Before-and-after object listings
====
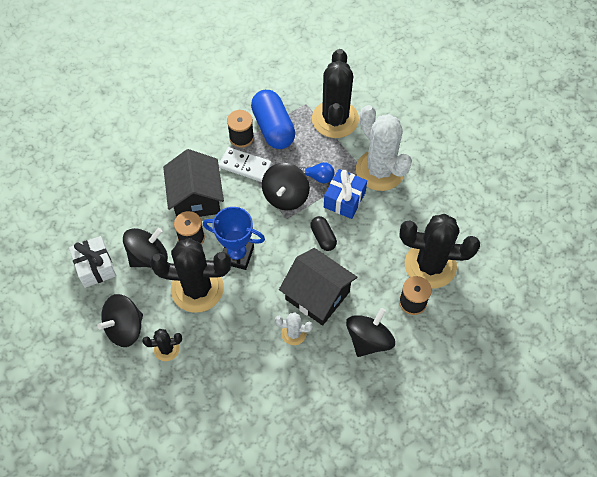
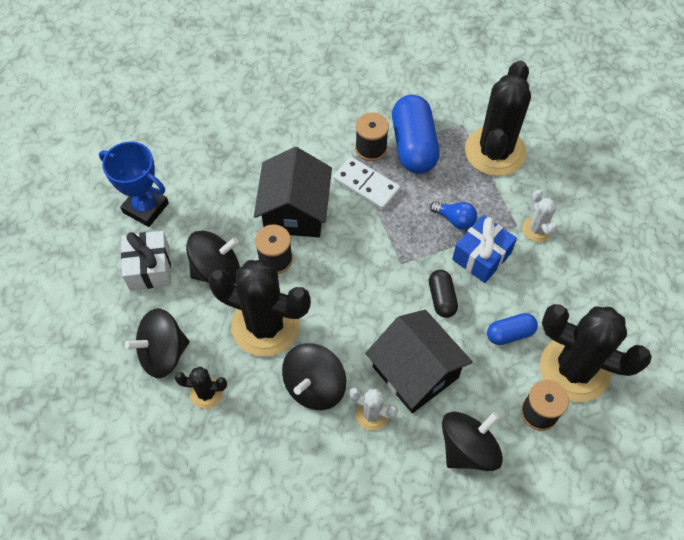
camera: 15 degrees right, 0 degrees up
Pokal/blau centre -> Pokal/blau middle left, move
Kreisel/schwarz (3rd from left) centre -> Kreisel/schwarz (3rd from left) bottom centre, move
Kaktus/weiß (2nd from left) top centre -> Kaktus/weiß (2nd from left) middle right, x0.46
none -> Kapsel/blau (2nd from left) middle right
====
**Work instructions**
Each line of the data that has the string "from" should be returned.

**Completed exercise**
Kreisel/schwarz (3rd from left) centre -> Kreisel/schwarz (3rd from left) bottom centre, move
Kaktus/weiß (2nd from left) top centre -> Kaktus/weiß (2nd from left) middle right, x0.46
none -> Kapsel/blau (2nd from left) middle right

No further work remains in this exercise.